* _SUPPLIED INFORMATION_:
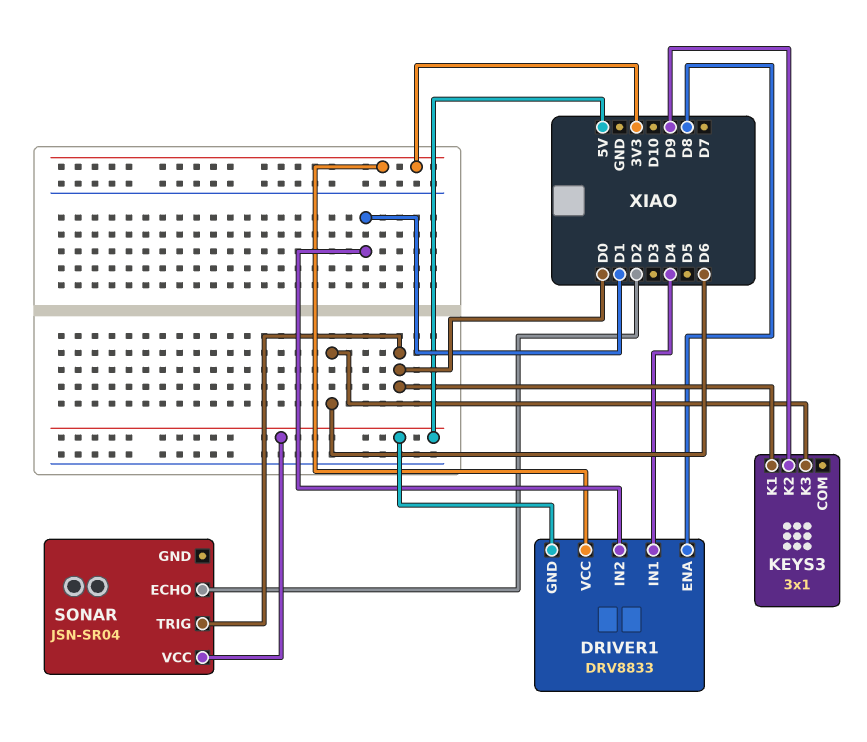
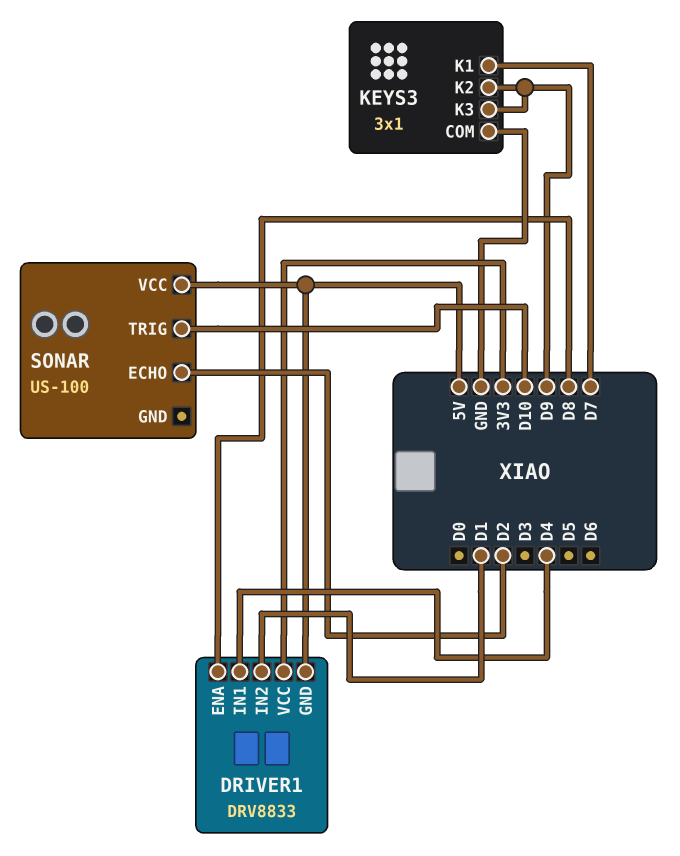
KEYS3 pin COM: none -> GND
KEYS3 pin K1: D0 -> D7
KEYS3 pin K3: D6 -> D9
SONAR: JSN-SR04 -> US-100
SONAR pin TRIG: D0 -> D10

* _DESCRIPTION OF THE TASK_: Please find, in the entries above, every line where "SONAR" occurs, and copy it.

* _TASK OUTPUT_:
SONAR: JSN-SR04 -> US-100
SONAR pin TRIG: D0 -> D10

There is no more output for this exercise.